(Extracted data entries)
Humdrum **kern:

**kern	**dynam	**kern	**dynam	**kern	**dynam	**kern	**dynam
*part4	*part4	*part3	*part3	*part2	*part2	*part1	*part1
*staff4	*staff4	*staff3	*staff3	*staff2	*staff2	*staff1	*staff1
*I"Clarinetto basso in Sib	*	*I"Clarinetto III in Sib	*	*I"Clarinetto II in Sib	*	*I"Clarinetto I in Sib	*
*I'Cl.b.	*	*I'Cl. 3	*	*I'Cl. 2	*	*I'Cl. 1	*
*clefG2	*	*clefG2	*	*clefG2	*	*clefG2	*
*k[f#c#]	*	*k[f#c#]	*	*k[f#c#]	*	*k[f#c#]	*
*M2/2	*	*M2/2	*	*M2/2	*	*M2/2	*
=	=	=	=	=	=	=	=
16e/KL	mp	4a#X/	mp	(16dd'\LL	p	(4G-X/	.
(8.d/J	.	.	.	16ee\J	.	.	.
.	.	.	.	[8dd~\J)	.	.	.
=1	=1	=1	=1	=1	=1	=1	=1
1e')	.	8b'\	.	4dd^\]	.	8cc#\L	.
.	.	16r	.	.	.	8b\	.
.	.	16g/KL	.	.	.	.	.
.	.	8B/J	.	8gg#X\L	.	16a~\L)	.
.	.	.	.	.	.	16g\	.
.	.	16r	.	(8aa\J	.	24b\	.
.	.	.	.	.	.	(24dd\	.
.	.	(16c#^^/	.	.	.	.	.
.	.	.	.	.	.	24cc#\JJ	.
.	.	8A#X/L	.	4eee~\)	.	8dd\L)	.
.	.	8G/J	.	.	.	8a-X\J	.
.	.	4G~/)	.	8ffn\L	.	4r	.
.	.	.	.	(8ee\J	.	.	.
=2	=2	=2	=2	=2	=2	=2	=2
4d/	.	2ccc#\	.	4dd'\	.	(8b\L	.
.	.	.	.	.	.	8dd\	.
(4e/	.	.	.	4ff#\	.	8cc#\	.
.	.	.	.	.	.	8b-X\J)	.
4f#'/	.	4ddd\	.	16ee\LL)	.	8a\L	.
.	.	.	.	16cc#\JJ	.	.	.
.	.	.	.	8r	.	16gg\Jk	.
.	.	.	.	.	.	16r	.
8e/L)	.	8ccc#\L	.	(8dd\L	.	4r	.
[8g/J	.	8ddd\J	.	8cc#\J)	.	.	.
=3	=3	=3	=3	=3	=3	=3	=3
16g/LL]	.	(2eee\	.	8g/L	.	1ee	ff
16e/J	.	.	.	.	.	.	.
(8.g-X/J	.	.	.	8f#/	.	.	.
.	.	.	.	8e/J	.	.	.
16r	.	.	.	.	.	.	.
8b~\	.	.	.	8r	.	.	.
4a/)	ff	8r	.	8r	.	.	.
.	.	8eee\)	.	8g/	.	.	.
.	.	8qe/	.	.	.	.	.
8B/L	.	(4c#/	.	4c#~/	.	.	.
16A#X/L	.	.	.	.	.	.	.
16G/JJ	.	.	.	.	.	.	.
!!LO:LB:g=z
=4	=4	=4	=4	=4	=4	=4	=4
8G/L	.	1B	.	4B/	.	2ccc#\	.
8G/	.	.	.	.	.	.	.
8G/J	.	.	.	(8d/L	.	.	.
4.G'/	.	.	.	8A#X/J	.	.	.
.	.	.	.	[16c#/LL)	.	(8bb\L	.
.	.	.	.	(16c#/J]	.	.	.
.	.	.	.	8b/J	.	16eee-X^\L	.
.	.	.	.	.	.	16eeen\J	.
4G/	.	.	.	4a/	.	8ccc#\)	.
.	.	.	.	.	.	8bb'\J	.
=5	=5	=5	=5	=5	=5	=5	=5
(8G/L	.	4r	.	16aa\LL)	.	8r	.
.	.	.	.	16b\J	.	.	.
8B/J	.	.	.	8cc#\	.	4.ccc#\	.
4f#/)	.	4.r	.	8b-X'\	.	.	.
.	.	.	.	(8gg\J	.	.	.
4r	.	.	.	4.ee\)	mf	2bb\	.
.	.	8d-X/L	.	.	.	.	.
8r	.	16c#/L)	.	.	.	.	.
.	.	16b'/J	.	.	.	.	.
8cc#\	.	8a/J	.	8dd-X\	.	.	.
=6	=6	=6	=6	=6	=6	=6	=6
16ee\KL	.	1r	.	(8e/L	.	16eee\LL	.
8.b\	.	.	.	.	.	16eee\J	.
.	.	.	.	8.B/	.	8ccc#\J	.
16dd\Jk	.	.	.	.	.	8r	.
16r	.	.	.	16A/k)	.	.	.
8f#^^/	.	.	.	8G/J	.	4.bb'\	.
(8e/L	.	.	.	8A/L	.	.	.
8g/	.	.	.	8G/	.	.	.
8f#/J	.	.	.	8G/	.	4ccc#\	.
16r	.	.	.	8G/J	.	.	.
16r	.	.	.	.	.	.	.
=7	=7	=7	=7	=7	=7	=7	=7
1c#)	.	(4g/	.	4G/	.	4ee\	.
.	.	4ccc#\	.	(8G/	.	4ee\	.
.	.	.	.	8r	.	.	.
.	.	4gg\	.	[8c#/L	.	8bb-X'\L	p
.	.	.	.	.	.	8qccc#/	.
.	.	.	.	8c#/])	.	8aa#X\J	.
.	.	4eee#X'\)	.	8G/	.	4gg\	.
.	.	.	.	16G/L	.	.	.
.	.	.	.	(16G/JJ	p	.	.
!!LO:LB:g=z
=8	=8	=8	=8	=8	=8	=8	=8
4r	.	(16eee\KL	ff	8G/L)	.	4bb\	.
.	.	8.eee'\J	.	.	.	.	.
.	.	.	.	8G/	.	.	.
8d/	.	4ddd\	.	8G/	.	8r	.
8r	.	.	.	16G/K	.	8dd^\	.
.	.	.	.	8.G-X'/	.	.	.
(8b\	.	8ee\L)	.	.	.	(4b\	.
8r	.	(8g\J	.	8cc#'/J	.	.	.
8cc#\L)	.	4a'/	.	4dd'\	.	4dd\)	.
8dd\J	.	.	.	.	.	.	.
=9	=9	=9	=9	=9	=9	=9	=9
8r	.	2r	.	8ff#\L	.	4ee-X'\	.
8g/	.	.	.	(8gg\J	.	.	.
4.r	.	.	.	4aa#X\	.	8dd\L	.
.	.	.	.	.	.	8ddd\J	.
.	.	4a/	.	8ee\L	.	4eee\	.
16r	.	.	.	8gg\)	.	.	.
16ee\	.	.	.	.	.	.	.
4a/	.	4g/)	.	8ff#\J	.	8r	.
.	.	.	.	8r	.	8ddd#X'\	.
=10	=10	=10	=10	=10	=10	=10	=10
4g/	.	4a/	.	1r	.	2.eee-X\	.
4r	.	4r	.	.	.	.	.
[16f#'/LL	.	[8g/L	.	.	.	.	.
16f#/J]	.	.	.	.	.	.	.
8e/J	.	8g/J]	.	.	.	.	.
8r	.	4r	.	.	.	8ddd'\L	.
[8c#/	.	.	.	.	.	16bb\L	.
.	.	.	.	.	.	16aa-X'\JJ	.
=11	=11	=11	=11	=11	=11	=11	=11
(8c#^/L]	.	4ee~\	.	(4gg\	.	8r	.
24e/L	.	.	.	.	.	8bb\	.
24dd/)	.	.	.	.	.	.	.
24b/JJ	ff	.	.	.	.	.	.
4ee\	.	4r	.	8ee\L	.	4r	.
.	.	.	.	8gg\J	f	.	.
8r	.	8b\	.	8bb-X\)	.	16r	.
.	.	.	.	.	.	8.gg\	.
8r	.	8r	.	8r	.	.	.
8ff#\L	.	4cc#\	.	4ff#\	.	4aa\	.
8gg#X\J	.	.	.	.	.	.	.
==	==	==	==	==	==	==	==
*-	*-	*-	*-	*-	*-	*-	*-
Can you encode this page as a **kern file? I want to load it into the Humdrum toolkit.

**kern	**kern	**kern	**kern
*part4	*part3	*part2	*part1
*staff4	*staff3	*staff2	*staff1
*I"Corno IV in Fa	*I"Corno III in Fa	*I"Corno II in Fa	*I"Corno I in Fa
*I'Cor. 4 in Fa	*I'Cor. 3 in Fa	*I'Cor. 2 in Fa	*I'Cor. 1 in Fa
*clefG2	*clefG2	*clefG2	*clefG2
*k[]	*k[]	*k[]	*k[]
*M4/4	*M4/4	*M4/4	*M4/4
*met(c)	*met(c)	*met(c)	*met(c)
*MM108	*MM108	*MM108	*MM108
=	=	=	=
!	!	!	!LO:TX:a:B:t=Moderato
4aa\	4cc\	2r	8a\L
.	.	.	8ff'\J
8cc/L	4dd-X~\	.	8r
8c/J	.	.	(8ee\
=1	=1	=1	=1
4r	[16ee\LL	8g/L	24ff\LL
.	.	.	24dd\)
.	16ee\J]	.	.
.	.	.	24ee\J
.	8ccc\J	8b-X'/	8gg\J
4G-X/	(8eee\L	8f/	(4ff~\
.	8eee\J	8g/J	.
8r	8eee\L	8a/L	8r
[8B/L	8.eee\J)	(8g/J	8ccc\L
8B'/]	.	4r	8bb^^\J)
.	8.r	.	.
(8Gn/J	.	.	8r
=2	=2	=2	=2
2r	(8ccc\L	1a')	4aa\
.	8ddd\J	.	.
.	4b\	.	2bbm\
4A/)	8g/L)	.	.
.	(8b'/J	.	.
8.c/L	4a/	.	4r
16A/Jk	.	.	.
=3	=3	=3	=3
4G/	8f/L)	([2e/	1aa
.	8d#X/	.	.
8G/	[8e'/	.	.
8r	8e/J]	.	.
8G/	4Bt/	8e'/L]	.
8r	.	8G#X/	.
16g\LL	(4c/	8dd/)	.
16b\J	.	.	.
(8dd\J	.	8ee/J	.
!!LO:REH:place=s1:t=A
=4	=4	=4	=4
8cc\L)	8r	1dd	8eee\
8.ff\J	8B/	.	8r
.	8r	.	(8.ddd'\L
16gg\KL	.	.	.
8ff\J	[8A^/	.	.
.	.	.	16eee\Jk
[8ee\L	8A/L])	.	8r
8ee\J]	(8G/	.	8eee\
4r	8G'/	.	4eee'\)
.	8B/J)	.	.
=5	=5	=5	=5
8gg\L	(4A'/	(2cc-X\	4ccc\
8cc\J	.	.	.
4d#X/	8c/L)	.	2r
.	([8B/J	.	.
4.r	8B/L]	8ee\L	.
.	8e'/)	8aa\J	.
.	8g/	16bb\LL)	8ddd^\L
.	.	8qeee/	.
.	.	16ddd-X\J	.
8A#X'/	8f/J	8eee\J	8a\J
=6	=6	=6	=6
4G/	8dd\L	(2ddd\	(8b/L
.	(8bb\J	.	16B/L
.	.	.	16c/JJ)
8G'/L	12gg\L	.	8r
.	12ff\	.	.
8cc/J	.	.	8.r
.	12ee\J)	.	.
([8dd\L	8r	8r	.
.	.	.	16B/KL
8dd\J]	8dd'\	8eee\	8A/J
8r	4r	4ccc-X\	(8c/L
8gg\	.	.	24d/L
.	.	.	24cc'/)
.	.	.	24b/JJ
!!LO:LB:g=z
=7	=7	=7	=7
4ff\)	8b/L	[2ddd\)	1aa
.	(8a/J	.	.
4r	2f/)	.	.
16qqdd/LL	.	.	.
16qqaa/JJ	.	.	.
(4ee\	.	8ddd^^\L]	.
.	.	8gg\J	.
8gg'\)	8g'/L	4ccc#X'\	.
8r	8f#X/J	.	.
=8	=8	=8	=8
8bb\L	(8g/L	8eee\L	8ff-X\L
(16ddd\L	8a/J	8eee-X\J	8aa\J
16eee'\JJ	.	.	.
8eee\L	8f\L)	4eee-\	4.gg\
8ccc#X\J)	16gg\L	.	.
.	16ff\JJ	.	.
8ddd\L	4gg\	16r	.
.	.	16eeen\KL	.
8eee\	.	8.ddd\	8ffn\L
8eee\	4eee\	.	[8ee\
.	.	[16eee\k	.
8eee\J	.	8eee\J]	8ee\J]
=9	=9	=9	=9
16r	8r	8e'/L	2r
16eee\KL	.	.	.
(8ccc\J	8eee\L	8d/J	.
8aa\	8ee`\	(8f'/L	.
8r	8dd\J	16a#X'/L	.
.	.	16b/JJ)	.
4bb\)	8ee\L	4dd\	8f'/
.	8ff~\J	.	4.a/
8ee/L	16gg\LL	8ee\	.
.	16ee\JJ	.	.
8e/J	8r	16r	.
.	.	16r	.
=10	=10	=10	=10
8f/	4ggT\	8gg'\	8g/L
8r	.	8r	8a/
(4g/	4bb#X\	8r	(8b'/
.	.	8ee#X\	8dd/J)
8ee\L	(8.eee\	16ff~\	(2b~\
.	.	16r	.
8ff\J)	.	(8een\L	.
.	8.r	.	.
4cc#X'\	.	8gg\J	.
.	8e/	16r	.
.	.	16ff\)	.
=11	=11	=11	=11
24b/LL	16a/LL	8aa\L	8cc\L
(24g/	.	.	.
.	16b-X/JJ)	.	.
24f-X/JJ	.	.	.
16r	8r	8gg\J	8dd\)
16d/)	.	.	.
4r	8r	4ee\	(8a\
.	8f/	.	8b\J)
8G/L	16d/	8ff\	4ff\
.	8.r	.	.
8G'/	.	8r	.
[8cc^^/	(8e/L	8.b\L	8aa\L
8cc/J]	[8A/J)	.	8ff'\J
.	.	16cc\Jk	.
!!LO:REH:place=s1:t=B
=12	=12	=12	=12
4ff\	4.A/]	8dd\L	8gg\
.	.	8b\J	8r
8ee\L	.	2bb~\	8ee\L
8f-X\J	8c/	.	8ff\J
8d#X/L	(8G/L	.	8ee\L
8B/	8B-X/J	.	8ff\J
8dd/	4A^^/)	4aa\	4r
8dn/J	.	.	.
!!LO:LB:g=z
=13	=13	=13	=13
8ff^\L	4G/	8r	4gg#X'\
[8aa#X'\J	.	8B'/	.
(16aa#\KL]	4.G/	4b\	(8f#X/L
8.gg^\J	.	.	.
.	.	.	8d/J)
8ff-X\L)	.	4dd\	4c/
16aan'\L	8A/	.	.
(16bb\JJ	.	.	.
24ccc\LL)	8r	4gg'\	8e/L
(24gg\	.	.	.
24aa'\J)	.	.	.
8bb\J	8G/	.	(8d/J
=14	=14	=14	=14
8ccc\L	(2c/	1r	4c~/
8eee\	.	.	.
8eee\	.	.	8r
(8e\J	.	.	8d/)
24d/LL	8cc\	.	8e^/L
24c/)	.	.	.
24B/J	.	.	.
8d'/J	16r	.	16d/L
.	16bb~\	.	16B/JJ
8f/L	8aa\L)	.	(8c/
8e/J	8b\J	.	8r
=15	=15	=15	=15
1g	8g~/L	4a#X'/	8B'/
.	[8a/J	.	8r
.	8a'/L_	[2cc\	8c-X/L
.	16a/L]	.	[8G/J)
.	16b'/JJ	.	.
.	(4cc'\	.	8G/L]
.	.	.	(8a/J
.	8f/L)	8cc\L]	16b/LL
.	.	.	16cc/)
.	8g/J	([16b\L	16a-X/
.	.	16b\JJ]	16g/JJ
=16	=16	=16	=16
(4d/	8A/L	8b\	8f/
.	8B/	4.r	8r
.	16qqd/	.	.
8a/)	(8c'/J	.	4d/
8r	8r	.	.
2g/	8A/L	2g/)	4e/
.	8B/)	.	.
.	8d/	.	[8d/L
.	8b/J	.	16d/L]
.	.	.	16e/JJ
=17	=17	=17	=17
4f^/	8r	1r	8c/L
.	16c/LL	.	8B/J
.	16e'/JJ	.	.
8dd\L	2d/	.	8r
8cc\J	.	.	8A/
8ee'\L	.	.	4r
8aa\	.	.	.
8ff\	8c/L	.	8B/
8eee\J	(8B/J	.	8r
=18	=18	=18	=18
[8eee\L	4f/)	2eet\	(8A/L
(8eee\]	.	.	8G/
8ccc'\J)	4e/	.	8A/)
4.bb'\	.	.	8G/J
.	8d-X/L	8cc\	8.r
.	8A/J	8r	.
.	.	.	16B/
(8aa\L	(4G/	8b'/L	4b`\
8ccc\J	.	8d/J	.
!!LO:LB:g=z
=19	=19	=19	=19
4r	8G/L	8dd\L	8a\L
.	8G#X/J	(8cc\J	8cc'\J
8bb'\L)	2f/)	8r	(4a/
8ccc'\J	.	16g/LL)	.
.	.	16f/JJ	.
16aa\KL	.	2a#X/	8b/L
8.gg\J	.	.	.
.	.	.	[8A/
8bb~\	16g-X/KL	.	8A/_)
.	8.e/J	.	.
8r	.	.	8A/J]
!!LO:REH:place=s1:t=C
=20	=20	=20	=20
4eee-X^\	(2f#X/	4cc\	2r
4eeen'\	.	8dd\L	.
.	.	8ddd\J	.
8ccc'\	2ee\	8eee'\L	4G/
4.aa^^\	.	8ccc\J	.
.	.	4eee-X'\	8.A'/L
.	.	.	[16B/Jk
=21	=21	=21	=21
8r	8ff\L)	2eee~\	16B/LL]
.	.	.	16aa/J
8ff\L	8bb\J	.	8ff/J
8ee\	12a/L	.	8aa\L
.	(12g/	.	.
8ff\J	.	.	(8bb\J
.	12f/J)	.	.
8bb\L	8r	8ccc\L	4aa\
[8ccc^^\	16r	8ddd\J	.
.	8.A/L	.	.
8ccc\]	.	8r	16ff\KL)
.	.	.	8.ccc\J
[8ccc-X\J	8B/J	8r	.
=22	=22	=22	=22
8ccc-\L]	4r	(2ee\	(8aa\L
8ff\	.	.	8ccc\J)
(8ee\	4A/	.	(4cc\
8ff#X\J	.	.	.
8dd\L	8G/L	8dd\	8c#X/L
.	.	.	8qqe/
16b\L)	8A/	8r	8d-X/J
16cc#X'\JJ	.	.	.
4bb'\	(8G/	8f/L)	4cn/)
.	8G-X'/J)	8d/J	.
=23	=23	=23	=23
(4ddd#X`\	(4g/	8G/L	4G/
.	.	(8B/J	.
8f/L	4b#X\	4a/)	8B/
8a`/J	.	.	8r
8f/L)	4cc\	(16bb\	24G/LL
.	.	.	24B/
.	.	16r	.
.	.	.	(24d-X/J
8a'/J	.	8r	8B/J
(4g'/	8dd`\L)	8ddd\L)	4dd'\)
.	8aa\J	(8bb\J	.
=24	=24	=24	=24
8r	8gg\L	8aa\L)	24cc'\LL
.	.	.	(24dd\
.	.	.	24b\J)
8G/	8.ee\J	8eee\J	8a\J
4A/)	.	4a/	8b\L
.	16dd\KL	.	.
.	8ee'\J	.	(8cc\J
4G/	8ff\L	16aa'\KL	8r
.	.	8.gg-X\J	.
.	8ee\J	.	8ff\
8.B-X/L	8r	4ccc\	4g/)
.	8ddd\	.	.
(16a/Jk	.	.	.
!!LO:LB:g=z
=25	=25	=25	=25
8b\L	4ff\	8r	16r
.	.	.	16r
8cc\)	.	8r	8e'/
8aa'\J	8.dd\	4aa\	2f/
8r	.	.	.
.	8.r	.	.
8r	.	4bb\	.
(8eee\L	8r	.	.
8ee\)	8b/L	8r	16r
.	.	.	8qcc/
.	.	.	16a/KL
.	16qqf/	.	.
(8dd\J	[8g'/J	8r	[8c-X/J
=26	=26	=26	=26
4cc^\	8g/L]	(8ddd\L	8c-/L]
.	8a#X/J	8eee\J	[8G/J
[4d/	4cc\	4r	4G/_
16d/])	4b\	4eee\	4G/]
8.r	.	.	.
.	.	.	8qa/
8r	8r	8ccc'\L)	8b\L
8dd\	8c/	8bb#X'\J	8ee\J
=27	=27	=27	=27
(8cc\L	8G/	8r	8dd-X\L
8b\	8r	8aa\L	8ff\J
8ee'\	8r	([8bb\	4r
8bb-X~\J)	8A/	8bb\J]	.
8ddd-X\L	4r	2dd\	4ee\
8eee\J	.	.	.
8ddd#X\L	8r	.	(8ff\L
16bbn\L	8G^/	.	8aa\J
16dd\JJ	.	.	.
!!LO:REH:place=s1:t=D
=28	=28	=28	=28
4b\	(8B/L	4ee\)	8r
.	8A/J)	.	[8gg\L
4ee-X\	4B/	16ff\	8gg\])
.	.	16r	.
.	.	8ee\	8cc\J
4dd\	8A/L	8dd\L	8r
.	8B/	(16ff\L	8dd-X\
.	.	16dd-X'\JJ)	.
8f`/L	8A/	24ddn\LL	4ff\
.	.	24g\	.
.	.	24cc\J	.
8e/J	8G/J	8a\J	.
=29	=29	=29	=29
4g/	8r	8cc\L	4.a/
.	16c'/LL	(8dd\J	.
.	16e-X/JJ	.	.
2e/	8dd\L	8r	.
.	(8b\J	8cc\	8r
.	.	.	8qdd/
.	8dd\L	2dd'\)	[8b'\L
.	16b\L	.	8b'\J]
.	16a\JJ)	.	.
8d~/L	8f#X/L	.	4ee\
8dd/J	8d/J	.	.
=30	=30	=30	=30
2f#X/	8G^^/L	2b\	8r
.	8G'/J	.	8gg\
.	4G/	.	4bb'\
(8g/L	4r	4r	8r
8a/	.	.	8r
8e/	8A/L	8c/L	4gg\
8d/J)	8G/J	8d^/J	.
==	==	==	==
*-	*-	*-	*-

■ REQUEST:
How many lines of the records contain the string "kern"? Give only the number.

■ SOLUTION TO THIS TASK:
4